*Exercise goal*
Repeat what the lines below say, word for word, and skip every image.

*Material for this exercise*

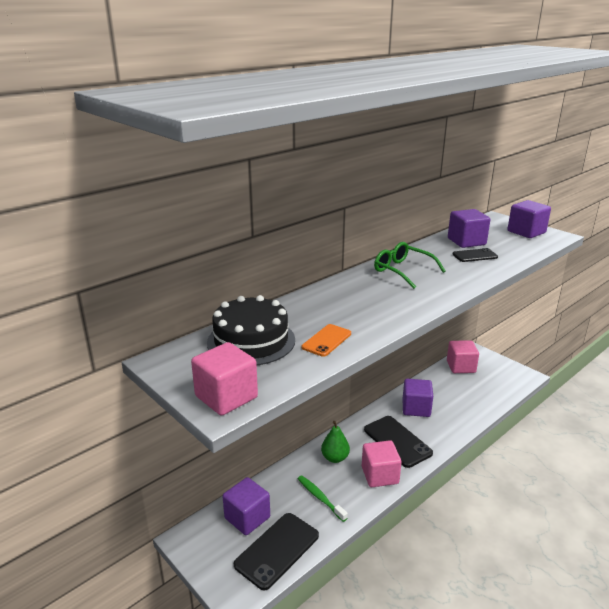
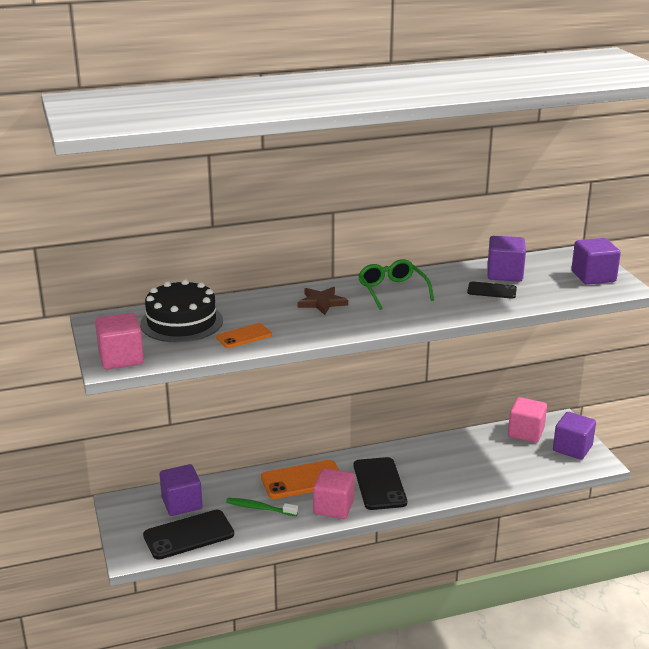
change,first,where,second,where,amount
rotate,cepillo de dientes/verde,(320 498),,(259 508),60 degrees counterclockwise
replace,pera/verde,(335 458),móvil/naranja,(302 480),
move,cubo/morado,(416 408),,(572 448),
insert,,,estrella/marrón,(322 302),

*Exercise solution*
change,first,where,second,where,amount
rotate,cepillo de dientes/verde,(320 498),,(259 508),60 degrees counterclockwise
replace,pera/verde,(335 458),móvil/naranja,(302 480),
move,cubo/morado,(416 408),,(572 448),
insert,,,estrella/marrón,(322 302),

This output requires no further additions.